_Goal_
Find each line in the records below that contains the string "kern", and copy those lines out.
↓↓↓
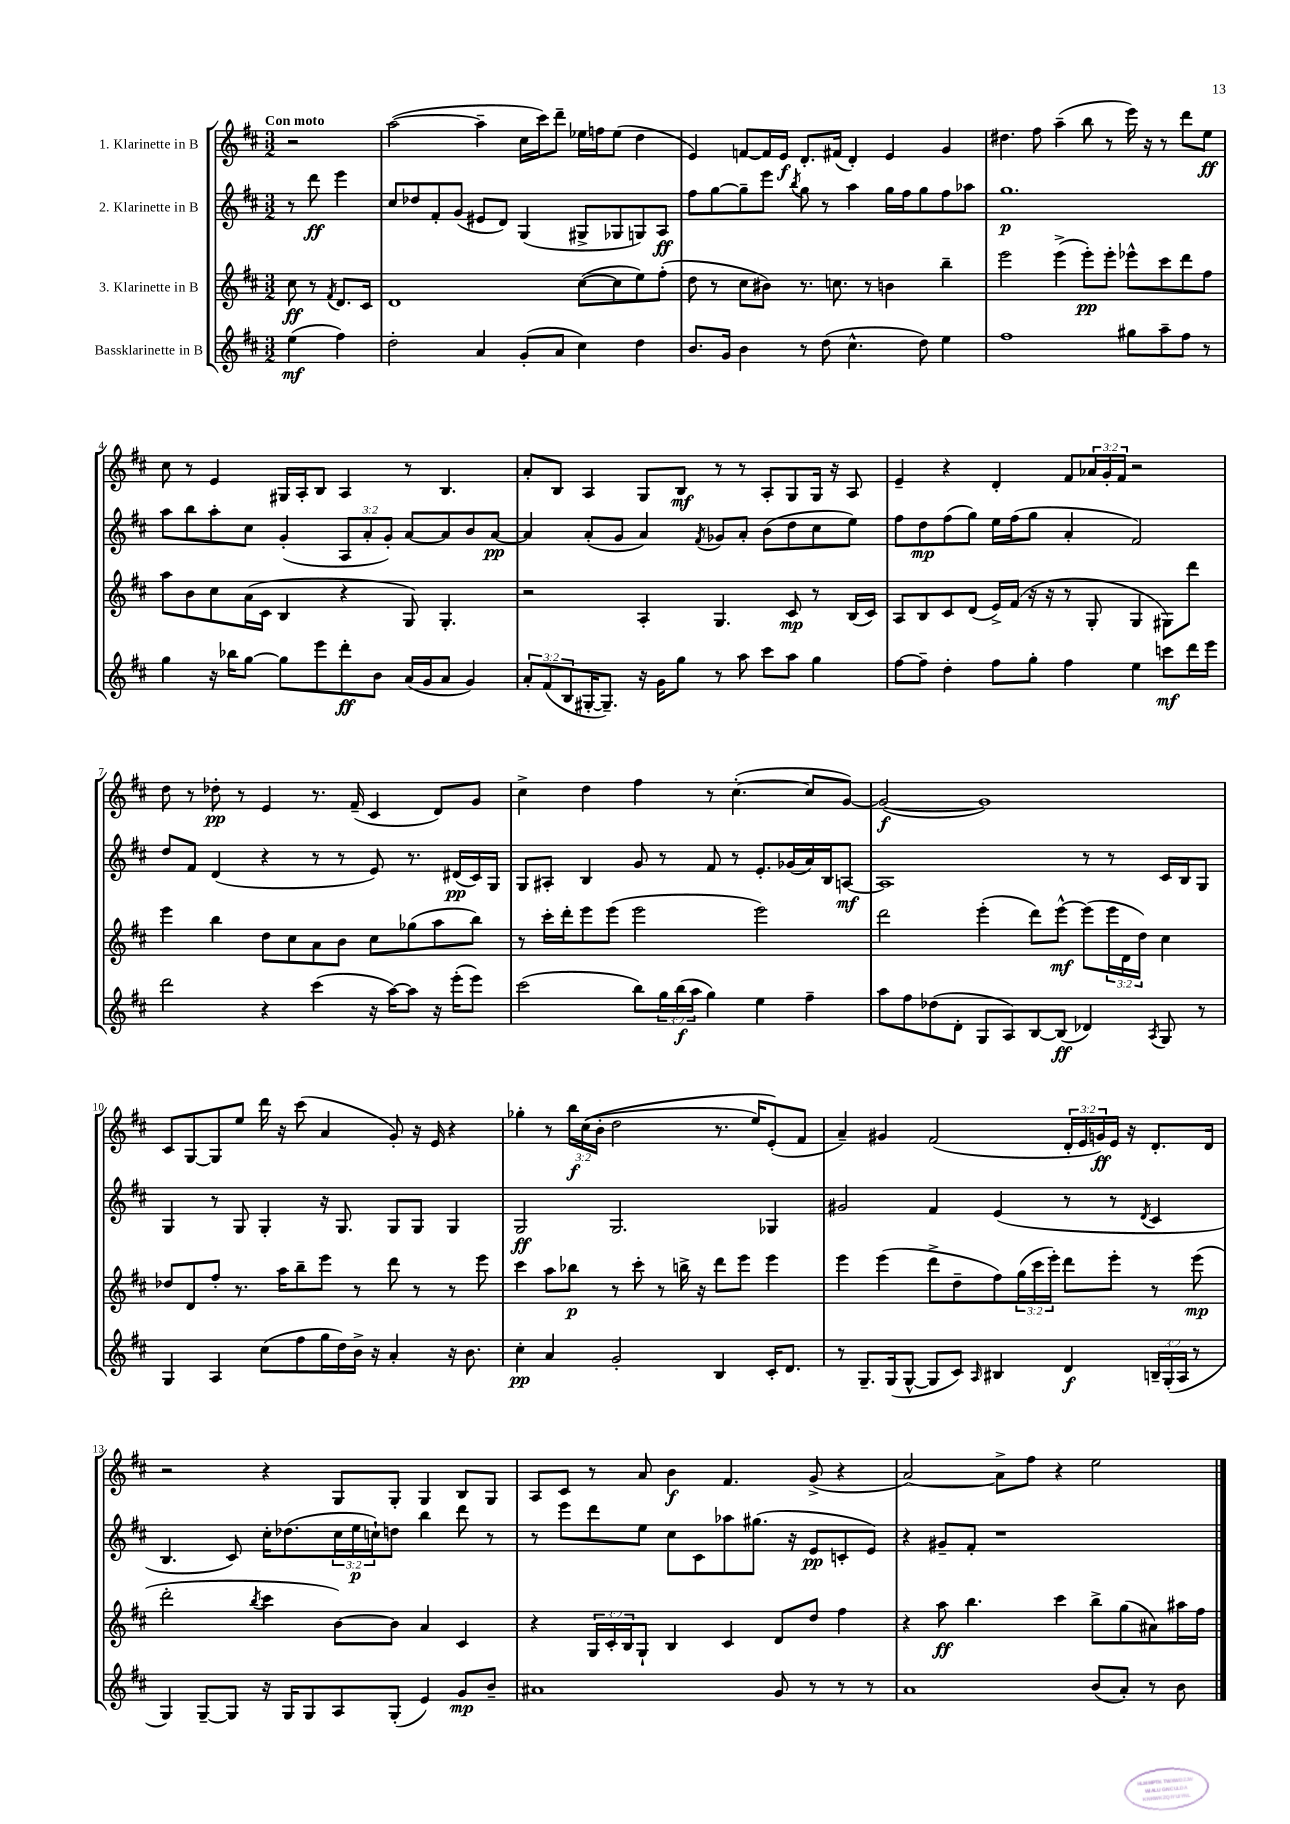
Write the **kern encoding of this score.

**kern	**dynam	**kern	**dynam	**kern	**dynam	**kern	**dynam
*part4	*part4	*part3	*part3	*part2	*part2	*part1	*part1
*staff4	*staff4	*staff3	*staff3	*staff2	*staff2	*staff1	*staff1
*I"Bassklarinette in B	*	*I"3. Klarinette in B	*	*I"2. Klarinette in B	*	*I"1. Klarinette in B	*
*clefG2	*	*clefG2	*	*clefG2	*	*clefG2	*
*k[f#c#]	*	*k[f#c#]	*	*k[f#c#]	*	*k[f#c#]	*
*M3/2	*	*M3/2	*	*M3/2	*	*M3/2	*
=	=	=	=	=	=	=	=
!	!	!	!	!	!	!LO:TX:a:B:t=Con moto	!
(4ee\	mf	8cc#\	ff	8r	.	2r	.
.	.	8r	.	8ddd\	ff	.	.
.	.	8qf#/	.	.	.	.	.
4ff#\)	.	8.d/L	.	4eee\	.	.	.
.	.	16c#/Jk	.	.	.	.	.
=1	=1	=1	=1	=1	=1	=1	=1
2dd'\	.	1d	.	8cc#/L	.	([2aa\	.
.	.	.	.	8dd-X/	.	.	.
.	.	.	.	8f#'/	.	.	.
.	.	.	.	(8g/J	.	.	.
4a/	.	.	.	8e#X/L	.	4aa~\]	.
.	.	.	.	8d/J)	.	.	.
(8g'/L	.	.	.	(4G/	.	16cc#\LL	.
.	.	.	.	.	.	16ccc#\J)	.
8a/J	.	.	.	.	.	8ddd~\J	.
4cc#\)	.	([8cc#\L	.	8G#X^/L	.	16ee-X\LL	.
.	.	.	.	.	.	16ffn\J	.
.	.	8cc#\]	.	8G-X/	.	(8ee-\J	.
4dd\	.	8ee\)	.	8Gn/)	.	4dd\	.
.	.	(8ff#'\J	.	8A/J	ff	.	.
=2	=2	=2	=2	=2	=2	=2	=2
8.b/L	.	8dd\	.	8ff#\L	.	4e/)	.
.	.	8r	.	[8gg\	.	.	.
16g/Jk	.	.	.	.	.	.	.
4b\	.	8cc#\L	.	8gg~\]	.	[8fn/L	.
.	.	8b#X\J)	.	8eee\J	.	16f/L]	.
.	.	.	.	.	.	16e/JJ	f
.	.	.	.	8qbb/	.	.	.
8r	.	8.r	.	8gg\	.	8.d'/L	.
(8dd\	.	.	.	8r	.	.	.
.	.	8.ccn\	.	.	.	(16f#X/Jk	.
4.cc#^^\	.	.	.	4aa\	.	4d'/)	.
.	.	8r	.	.	.	.	.
.	.	4bn\	.	16gg\LL	.	4e/	.
.	.	.	.	16ff#\J	.	.	.
8dd\)	.	.	.	8gg\	.	.	.
4ee\	.	4bb~\	.	8ff#\	.	4g/	.
.	.	.	.	8aa-X\J	.	.	.
=3	=3	=3	=3	=3	=3	=3	=3
1ff#	.	2eee\	.	1.gg	p	4.dd#X\	.
.	.	.	.	.	.	8ff#\	.
.	.	(4eee^\	.	.	.	(4aa~\	.
.	.	8eee'\L)	pp	.	.	8bb\	.
.	.	8eee'\J	.	.	.	8r	.
8gg#X\L	.	8eee-X^^\L	.	.	.	16eee\)	.
.	.	.	.	.	.	16r	.
8aa~\	.	8ccc#\	.	.	.	8r	.
8ff#\J	.	8ddd\	.	.	.	8ddd\L	.
8r	.	8ff#\J	.	.	.	8ee\J	ff
!!LO:LB:g=z
=4	=4	=4	=4	=4	=4	=4	=4
4gg\	.	8aa\L	.	8aa\L	.	8cc#\	.
.	.	8b\	.	8bb\	.	8r	.
16r	.	8cc#\	.	8aa'\	.	4e/	.
16bb-X\KL	.	.	.	.	.	.	.
[8gg\J	.	(16a\L	.	8cc#\J	.	.	.
.	.	16c#\JJ	.	.	.	.	.
8gg\L]	.	4B/	.	(4g'/	.	16G#X/LL	.
.	.	.	.	.	.	16A'/J	.
8eee\	.	.	.	.	.	8B/J	.
8ddd'\	ff	4r	.	12A/L	.	4A/	.
.	.	.	.	12a'/	.	.	.
8b\J	.	.	.	.	.	.	.
.	.	.	.	12g'/J)	.	.	.
(16a/LL	.	8G/)	.	[8a/L	.	8r	.
16g/J	.	.	.	.	.	.	.
8a/J	.	4.G'/	.	8a/]	.	4.B/	.
4g/)	.	.	.	8b/	.	.	.
.	.	.	.	[8a/J	pp	.	.
=5	=5	=5	=5	=5	=5	=5	=5
12a'/L	.	2r	.	4a/]	.	8a'/L	.
(12f#/	.	.	.	.	.	.	.
.	.	.	.	.	.	8B/J	.
12B/	.	.	.	.	.	.	.
[16G#X'/K	.	.	.	(8a'/L	.	4A/	.
8.G#~/J])	.	.	.	.	.	.	.
.	.	.	.	8g/J	.	.	.
16r	.	4A'/	.	4a/)	.	8G/L	.
16g\KL	.	.	.	.	.	.	.
8gg\J	.	.	.	.	.	8B/J	mf
.	.	.	.	8qf#/	.	.	.
8r	.	4.G/	.	8g-X/L	.	8r	.
8aa\	.	.	.	8a'/J	.	8r	.
8ccc#\L	.	.	.	(8b\L	.	8A'/L	.
8aa\J	.	8c#/	mp	8dd\	.	8G/	.
4gg\	.	8r	.	8cc#\	.	16G/Jk	.
.	.	.	.	.	.	16r	.
.	.	(16B/LL	.	8ee\J)	.	8A/	.
.	.	16c#/JJ)	.	.	.	.	.
=6	=6	=6	=6	=6	=6	=6	=6
[8ff#\L	.	8A/L	.	8ff#\L	.	4e~/	.
8ff#~\J]	.	8B/	.	8dd\	mp	.	.
4dd'\	.	8c#/	.	(8ff#\	.	4r	.
.	.	(8d/J	.	8gg\J)	.	.	.
8ff#\L	.	16e^/LL)	.	16ee\LL	.	4d'/	.
.	.	(16f#/JJ	.	(16ff#\J	.	.	.
8gg'\J	.	16r	.	8gg\J	.	.	.
.	.	16r	.	.	.	.	.
4ff#\	.	8r	.	4a'/	.	8f#/L	.
.	.	8G'/	.	.	.	24a-X/L	.
.	.	.	.	.	.	24g'/	.
.	.	.	.	.	.	24f#/JJ	.
4ee\	.	4G/	.	2f#/)	.	2r	.
8cccn\L	mf	8G#X\L)	.	.	.	.	.
16ddd\L	.	8ddd\J	.	.	.	.	.
16eee\JJ	.	.	.	.	.	.	.
!!LO:LB:g=z
=7	=7	=7	=7	=7	=7	=7	=7
2ddd\	.	4eee\	.	8dd/L	.	8dd\	.
.	.	.	.	8f#/J	.	8r	.
.	.	4bb\	.	(4d/	.	8dd-X'\	pp
.	.	.	.	.	.	8r	.
4r	.	8dd\L	.	4r	.	4e/	.
.	.	8cc#\	.	.	.	.	.
(4ccc#\	.	8a\	.	8r	.	8.r	.
.	.	8b\J	.	8r	.	.	.
.	.	.	.	.	.	(16f#~/	.
16r	.	8cc#\L	.	8e/)	.	4c#/	.
[16aa\KL)	.	.	.	.	.	.	.
8aa\J]	.	(8gg-X\	.	8.r	.	.	.
16r	.	8aa\	.	.	.	8d/L)	.
(16eee'\KL	.	.	.	(16d#X/LL	pp	.	.
8eee\J)	.	8bb\J)	.	16c#/)	.	8g/J	.
.	.	.	.	16G/JJ	.	.	.
=8	=8	=8	=8	=8	=8	=8	=8
(2ccc#\	.	8r	.	8G/L	.	4cc#^\	.
.	.	16ccc#'\LL	.	8A#X'/J	.	.	.
.	.	16ddd'\J	.	.	.	.	.
.	.	8eee\	.	4B/	.	4dd\	.
.	.	(8eee\J	.	.	.	.	.
8bb\L)	.	2eee\	.	8g/	.	4ff#\	.
24gg\L	.	.	.	8r	.	.	.
(24bb\	f	.	.	.	.	.	.
24aa\JJ	.	.	.	.	.	.	.
4gg\)	.	.	.	8f#/	.	8r	.
.	.	.	.	8r	.	([4.cc#'\	.
4ee\	.	2eee\)	.	8.e'/L	.	.	.
.	.	.	.	(16g-X/L	.	.	.
4ff#~\	.	.	.	16a/)	.	8cc#/L]	.
.	.	.	.	16B/J	.	.	.
.	.	.	.	[8An/J	mf	[8g/J)	.
=9	=9	=9	=9	=9	=9	=9	=9
8aa\L	.	2ddd\	.	1A]	.	(2g/_	f
8ff#\	.	.	.	.	.	.	.
(8dd-X\	.	.	.	.	.	.	.
8d'\J	.	.	.	.	.	.	.
8G/L	.	(4eee'\	.	.	.	1g])	.
8A/)	.	.	.	.	.	.	.
[8B/	.	8ddd\L)	.	.	.	.	.
(8B/J]	ff	[8eee^^\J	mf	.	.	.	.
4d-X/)	.	(8eee\L]	.	8r	.	.	.
.	.	24eee\L	.	8r	.	.	.
.	.	24d\	.	.	.	.	.
.	.	24dd\JJ)	.	.	.	.	.
8qA/	.	.	.	.	.	.	.
8G/	.	4cc#\	.	16c#/LL	.	.	.
.	.	.	.	16B/J	.	.	.
8r	.	.	.	8G/J	.	.	.
!!LO:LB:g=z
=10	=10	=10	=10	=10	=10	=10	=10
4G/	.	8dd-X/L	.	4G/	.	8c#/L	.
.	.	8d/	.	.	.	[8G/	.
4A/	.	8ff#'/J	.	8r	.	8G/]	.
.	.	8.r	.	8G/	.	8ee/J	.
(8cc#\L	.	.	.	4G'/	.	16ddd\	.
.	.	16aa\KL	.	.	.	16r	.
8ff#\	.	8bb~\	.	.	.	(8ccc#\	.
16gg\L	.	8eee\J	.	16r	.	4a/	.
16dd\)	.	.	.	8.G/	.	.	.
16b^\JJ	.	8r	.	.	.	.	.
16r	.	.	.	.	.	.	.
4a'/	.	8ddd\	.	8G/L	.	8g'/)	.
.	.	8r	.	8G/J	.	16r	.
.	.	.	.	.	.	16e/	.
16r	.	8r	.	4G/	.	4r	.
8.b\	.	.	.	.	.	.	.
.	.	8eee\	.	.	.	.	.
=11	=11	=11	=11	=11	=11	=11	=11
4cc#'\	pp	4ccc#\	.	2G/	ff	4gg-X'\	.
4a/	.	8aa\L	.	.	.	8r	.
.	.	8bb-X\J	p	.	.	24bb\LL	f
.	.	.	.	.	.	((24cc#\	.
.	.	.	.	.	.	24b'\JJ	.
2g'/	.	8r	.	2.G/	.	2dd\	.
.	.	8ccc#'\	.	.	.	.	.
.	.	8r	.	.	.	.	.
.	.	16bbn^\	.	.	.	.	.
.	.	16r	.	.	.	.	.
4B/	.	8ddd\L	.	.	.	8.r	.
.	.	8eee\J	.	.	.	.	.
.	.	.	.	.	.	16ee/KL)	.
16c#'/KL	.	4eee\	.	4G-X/	.	(8e'/)	.
8.d/J	.	.	.	.	.	.	.
.	.	.	.	.	.	8f#/J	.
=12	=12	=12	=12	=12	=12	=12	=12
8r	.	4eee\	.	2g#X/	.	4a~/)	.
8.G~/L	.	.	.	.	.	.	.
.	.	(4eee\	.	.	.	4g#X/	.
(16G/k	.	.	.	.	.	.	.
[8G^^/J	.	.	.	.	.	.	.
8G/L]	.	8ddd^\L	.	4f#/	.	(2f#/	.
8c#/J)	.	8dd~\	.	.	.	.	.
16qqA/	.	.	.	.	.	.	.
4B#X/	.	8ff#\)	.	(4e/	.	.	.
.	.	(24gg\L	.	.	.	.	.
.	.	24ccc#\	.	.	.	.	.
.	.	24eee'\JJ)	.	.	.	.	.
4d/	f	8ddd\L	.	8r	.	24d'/LL	.
.	.	.	.	.	.	24e/	.
.	.	.	.	.	.	24gn/)	ff
.	.	8eee'\J	.	8r	.	16e/JJ	.
.	.	.	.	.	.	16r	.
.	.	.	.	8qd/	.	.	.
24Bn~/LL	.	8r	.	4c#/	.	8.d'/L	.
(24G'/	.	.	.	.	.	.	.
24A/JJ	.	.	.	.	.	.	.
8r	.	(8eee\	mp	.	.	.	.
.	.	.	.	.	.	16d/Jk	.
!!LO:LB:g=z
=13	=13	=13	=13	=13	=13	=13	=13
4G/)	.	2ddd'\	.	4.B/	.	2r	.
[8G~/L	.	.	.	.	.	.	.
8G/J]	.	.	.	8c#/)	.	.	.
.	.	8qbb/	.	.	.	.	.
16r	.	4ccc#\	.	16cc#'\KL	.	4r	.
16G/KL	.	.	.	(8.dd-X\	.	.	.
8G/	.	.	.	.	.	.	.
8A/	.	[8b\L)	.	24cc#\L	.	8G/L	.
.	.	.	.	24ee\	p	.	.
.	.	.	.	24ccn`\J)	.	.	.
(8G'/J	.	8b\J]	.	8ddn\J	.	8G'/J	.
4e/)	.	4a/	.	4bb\	.	4G/	.
8g/L	mp	4c#/	.	8ddd\	.	8B/L	.
8b~/J	.	.	.	8r	.	8G/J	.
=14	=14	=14	=14	=14	=14	=14	=14
1a#X	.	4r	.	8r	.	8A/L	.
.	.	.	.	8eee\L	.	8c#/J	.
.	.	24G/LL	.	8ddd\	.	8r	.
.	.	24c#'/	.	.	.	.	.
.	.	24B/J	.	.	.	.	.
.	.	8G`/J	.	8ee\J	.	8a/	.
.	.	4B/	.	8cc#\L	.	4b\	f
.	.	.	.	8c#\	.	.	.
.	.	4c#/	.	8aa-X\	.	4.f#/	.
.	.	.	.	(8.gg#X\J	.	.	.
8g/	.	8d/L	.	.	.	.	.
.	.	.	.	16r	.	.	.
8r	.	8dd/J	.	8e/L	pp	(8g^/	.
8r	.	4ff#\	.	8cn'/	.	4r	.
8r	.	.	.	8e/J)	.	.	.
=15	=15	=15	=15	=15	=15	=15	=15
1a	.	4r	.	4r	.	[2a/)	.
.	.	8aa\	ff	8g#X~/L	.	.	.
.	.	4.bb\	.	8f#'/J	.	.	.
.	.	.	.	1r	.	8a^\L]	.
.	.	.	.	.	.	8ff#\J	.
.	.	4ccc#\	.	.	.	4r	.
(8b/L	.	8bb^\L	.	.	.	2ee\	.
8a'/J)	.	(8gg\	.	.	.	.	.
8r	.	8a#X\)	.	.	.	.	.
8b\	.	16aa#X\L	.	.	.	.	.
.	.	16ff#\JJ	.	.	.	.	.
==	==	==	==	==	==	==	==
*-	*-	*-	*-	*-	*-	*-	*-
↑↑↑
_Task answer_
Write the **kern encoding of this score.
**kern	**dynam	**kern	**dynam	**kern	**dynam	**kern	**dynam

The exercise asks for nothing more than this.